» **DIRECTIONS FOR THIS TASK**: Collect from the data below each line with "size".

» **GIVEN INFORMATION**:
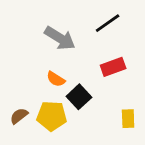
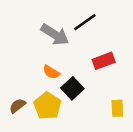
black line: (108, 23) -> (85, 22), moved
yellow pentagon: (52, 116) -> (47, 106), turned 30

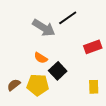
red rectangle: (104, 61) -> (93, 47), moved
yellow pentagon: (47, 106) -> (38, 85), turned -30

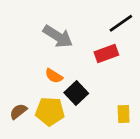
black line: (68, 18) -> (121, 23), moved
red rectangle: (93, 47) -> (106, 54), moved

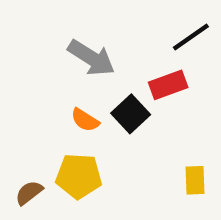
black square: (76, 93) -> (131, 114), moved
brown semicircle: (18, 111) -> (29, 193), moved

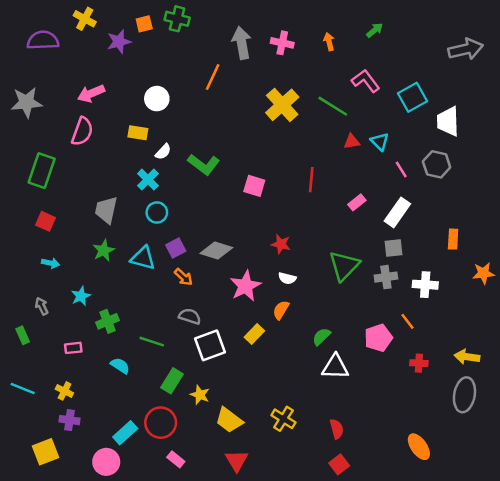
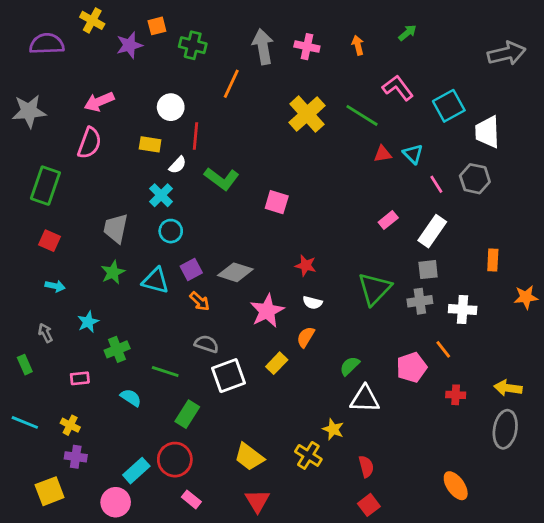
green cross: (177, 19) -> (193, 45), moved
red line: (311, 180) -> (195, 136), moved
yellow star: (200, 395) -> (333, 429), moved

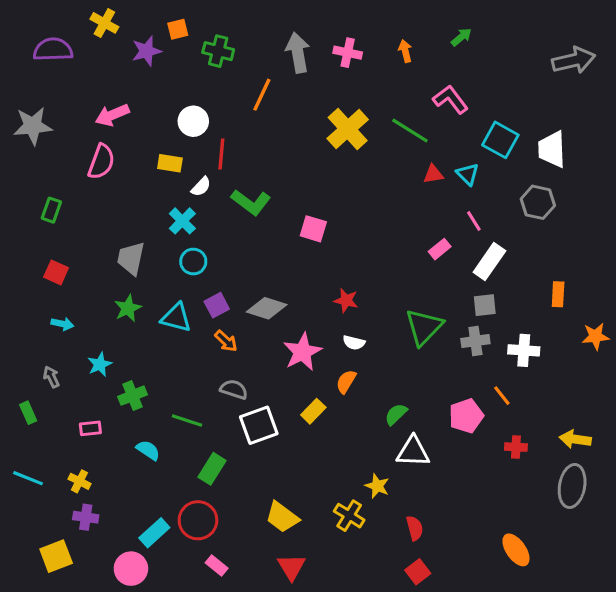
cyan square: (449, 106) -> (500, 140), moved, turned -32
pink line: (436, 184) -> (474, 221), moved
green rectangle: (45, 186) -> (51, 210), size x0.6

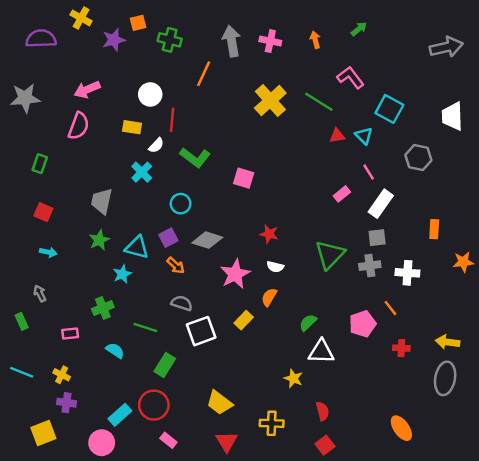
white trapezoid: (552, 149) -> (452, 116), moved
cyan circle: (193, 262) -> (181, 204), moved
cyan star: (100, 364) -> (122, 274), moved
yellow cross: (349, 516) -> (272, 423), moved, turned -30

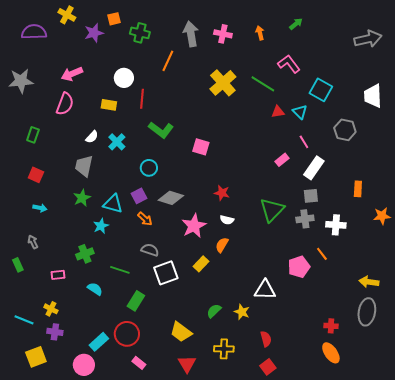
white semicircle: (156, 145) -> (92, 137), moved
green semicircle: (308, 323) -> (214, 311), moved
red cross: (401, 348) -> (331, 326), moved
cyan line: (22, 372) -> (24, 320), moved

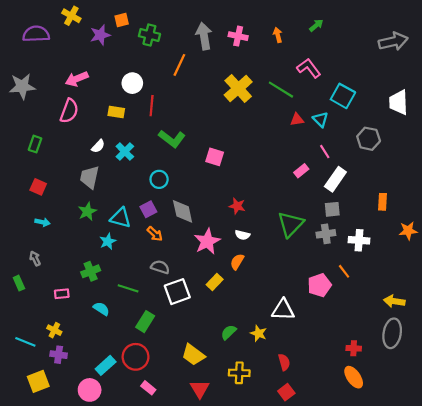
gray diamond: (171, 198) -> (183, 211), turned 60

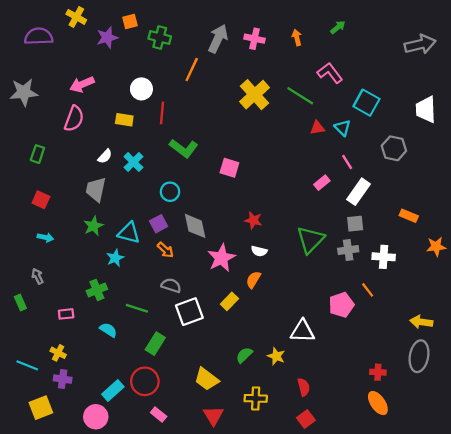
gray arrow: (204, 36) -> (218, 39), turned 35
orange rectangle: (383, 202) -> (409, 216), turned -70

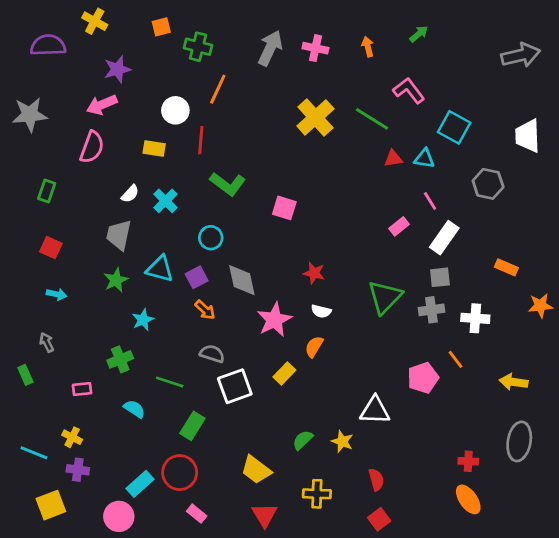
purple star: (107, 38) -> (117, 69), moved
orange line: (192, 69) -> (218, 89), moved
cyan triangle: (342, 128) -> (424, 158), turned -36
cyan triangle: (129, 233) -> (160, 269), moved
yellow arrow: (421, 322) -> (514, 382), moved

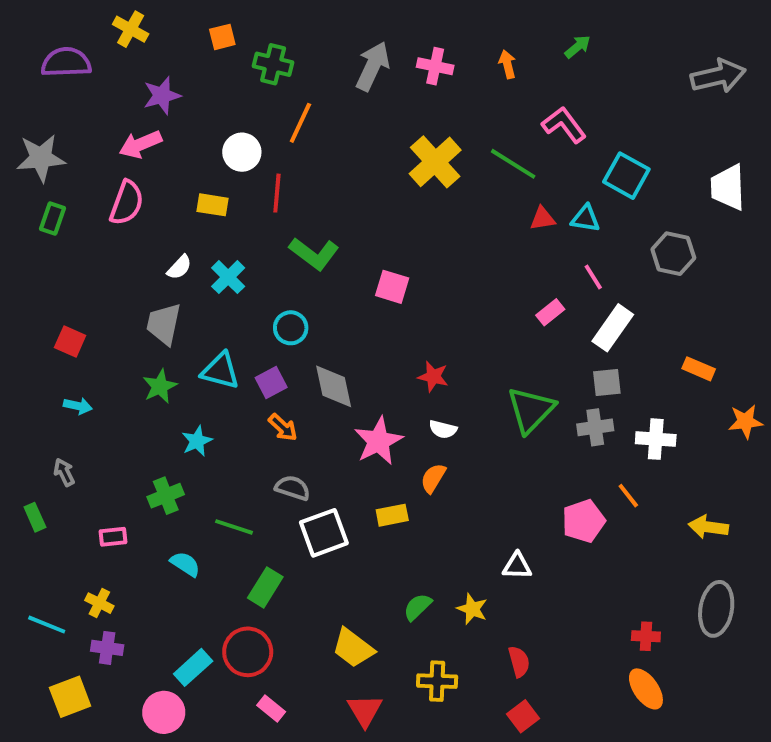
green rectangle: (47, 191) -> (52, 218), moved
yellow rectangle: (284, 374) -> (392, 515), turned 35
white triangle: (375, 410) -> (517, 566), size x0.7

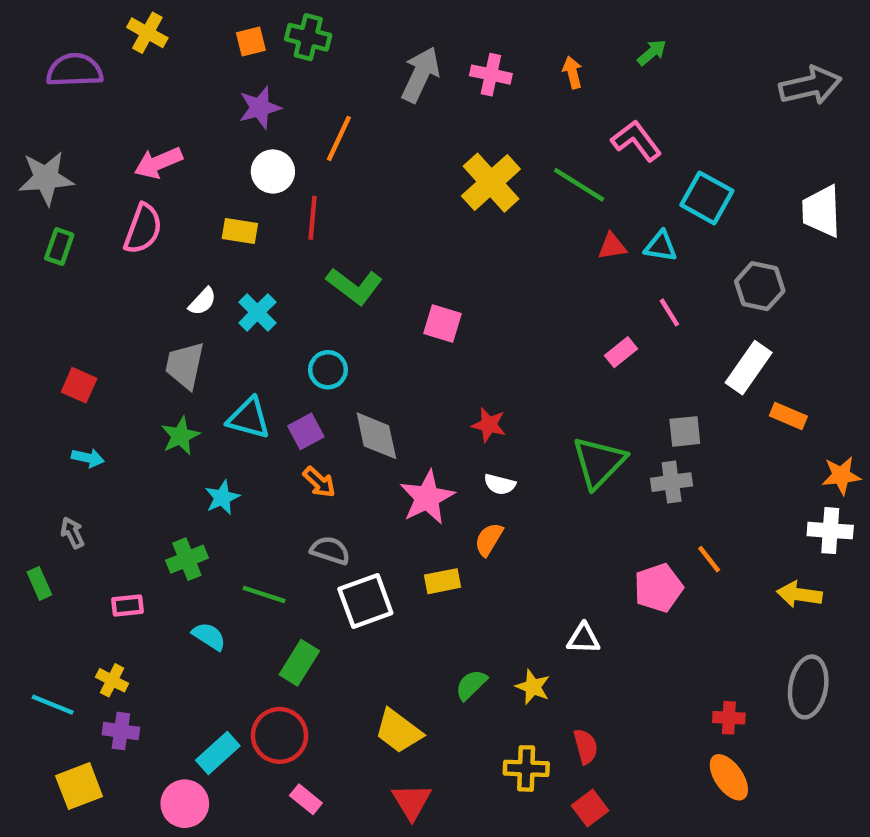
green cross: (273, 64) -> (308, 37), moved
purple star: (162, 96) -> (260, 108), moved
white rectangle: (613, 328) -> (749, 368), moved
white cross: (656, 439) -> (830, 531), moved
yellow cross: (437, 681) -> (526, 768), moved

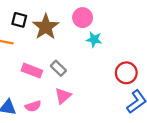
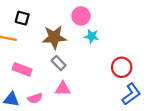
brown star: (46, 27) -> (54, 37), moved, turned 30
pink rectangle: (32, 71) -> (22, 69), moved
pink triangle: (63, 96) -> (63, 89), turned 42

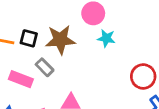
black square: (22, 18) -> (29, 38), moved
gray rectangle: (59, 63) -> (45, 67), moved

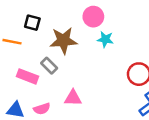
black square: (29, 38) -> (32, 23), moved

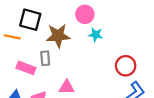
black square: (32, 23) -> (30, 20), size x1.5
gray rectangle: (49, 66) -> (45, 58), turned 40

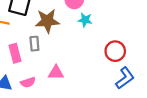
pink rectangle: (26, 68) -> (15, 53), turned 54

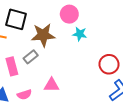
gray rectangle: (34, 44) -> (31, 57), turned 56

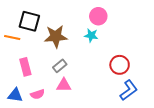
pink circle: (69, 14) -> (98, 16), moved
gray rectangle: (31, 57) -> (60, 66), moved

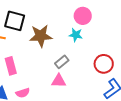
gray rectangle: (60, 66) -> (62, 62), moved
pink triangle: (64, 85) -> (59, 81), moved

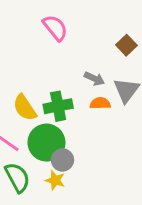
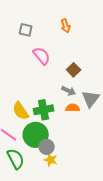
brown square: (126, 45) -> (74, 70), moved
yellow star: (55, 180) -> (51, 160), moved

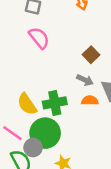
pink semicircle: (42, 56) -> (39, 38), moved
gray circle: (47, 147) -> (33, 148), moved

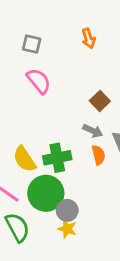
orange semicircle: (90, 101) -> (98, 155), turned 77
gray circle: (33, 148) -> (67, 210), moved

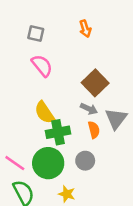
brown square: (100, 101) -> (95, 83), size x1.5
yellow semicircle: (25, 159) -> (44, 112), moved
gray circle: (67, 210) -> (85, 161), moved

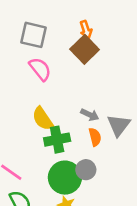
gray square: (36, 33) -> (34, 35), size x1.5
brown square: (95, 83) -> (85, 49), moved
green circle: (48, 163) -> (65, 178), moved

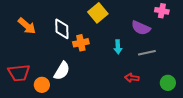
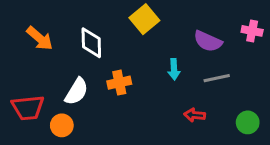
pink cross: (162, 11) -> (252, 31), moved
orange cross: (81, 43) -> (119, 83), moved
white semicircle: (62, 71) -> (77, 91), moved

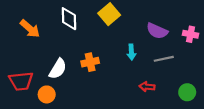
pink cross: (252, 31) -> (191, 34), moved
white diamond: (91, 43) -> (69, 19), moved

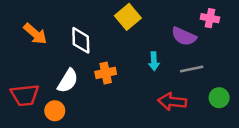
white diamond: (69, 19) -> (81, 40), moved
pink cross: (191, 34) -> (210, 18), moved
red arrow: (147, 87) -> (172, 102), size x1.5
green circle: (187, 92) -> (219, 98), moved

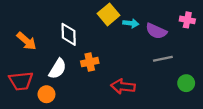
pink cross: (210, 18) -> (187, 20), moved
orange arrow: (35, 34) -> (27, 41), moved
cyan arrow: (154, 61) -> (131, 23), moved, turned -80
red arrow: (172, 102) -> (123, 86), moved

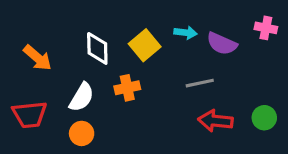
yellow square: (109, 14) -> (145, 45), moved
gray line: (163, 59) -> (200, 83), moved
red arrow: (123, 86) -> (215, 121), moved
orange circle: (46, 94) -> (82, 133), moved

» **SOLUTION FOR THIS EXERCISE**:
green rectangle: (45, 186) -> (51, 210), size x0.6
white triangle: (375, 410) -> (517, 566), size x0.7
black square: (32, 23) -> (30, 20), size x1.5
brown square: (100, 101) -> (95, 83), size x1.5
gray square: (36, 33) -> (34, 35), size x1.5
red arrow: (147, 87) -> (172, 102), size x1.5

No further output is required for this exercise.